:: The data ::
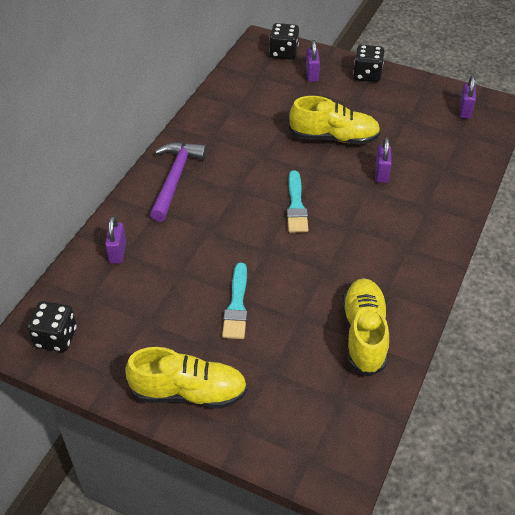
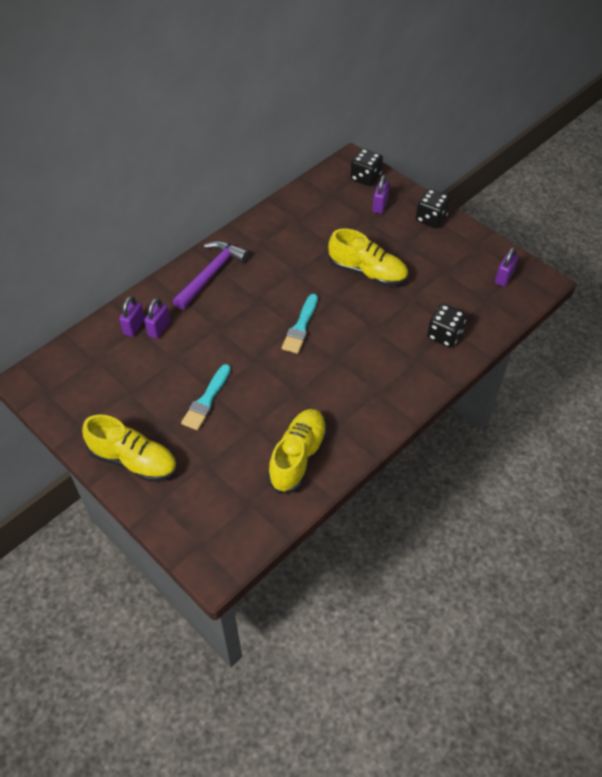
camera: 20 degrees right, 5 degrees up
(56, 337) = (55, 384): black dice -> black dice (444, 335)
(381, 174) = (391, 318): purple padlock -> purple padlock (159, 329)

:: Activity ::
All of the material above is to be retyped verbatim, with its pictures omitted.

:: Output of the task ::
camera: 20 degrees right, 5 degrees up
(56, 337) = (55, 384): black dice -> black dice (444, 335)
(381, 174) = (391, 318): purple padlock -> purple padlock (159, 329)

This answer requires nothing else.